DATA PROVIDED section start

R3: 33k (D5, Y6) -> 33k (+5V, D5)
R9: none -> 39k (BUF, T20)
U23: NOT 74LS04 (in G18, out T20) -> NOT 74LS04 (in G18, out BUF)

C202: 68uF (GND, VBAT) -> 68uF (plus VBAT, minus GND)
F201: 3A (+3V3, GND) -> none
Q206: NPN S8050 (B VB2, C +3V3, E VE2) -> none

DATA PROVIDED section end
DATA PROVIDED section start

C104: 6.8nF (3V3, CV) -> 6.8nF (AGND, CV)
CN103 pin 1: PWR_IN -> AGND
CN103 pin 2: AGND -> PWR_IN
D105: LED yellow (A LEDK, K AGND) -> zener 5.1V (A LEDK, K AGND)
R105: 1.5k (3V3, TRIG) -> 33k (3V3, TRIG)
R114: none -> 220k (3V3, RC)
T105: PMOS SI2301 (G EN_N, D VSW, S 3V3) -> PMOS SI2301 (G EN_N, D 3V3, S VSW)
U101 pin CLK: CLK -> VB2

DATA PROVIDED section end

WHAT IS REQUIRED: Give again exactly, and only, the lines above starting at the one with "R3: 33k (D5, Y6) -> 33k (+5V, D5)" and ending at the one with "Q206: NPN S8050".

EXERCISE SOLUTION:
R3: 33k (D5, Y6) -> 33k (+5V, D5)
R9: none -> 39k (BUF, T20)
U23: NOT 74LS04 (in G18, out T20) -> NOT 74LS04 (in G18, out BUF)

C202: 68uF (GND, VBAT) -> 68uF (plus VBAT, minus GND)
F201: 3A (+3V3, GND) -> none
Q206: NPN S8050 (B VB2, C +3V3, E VE2) -> none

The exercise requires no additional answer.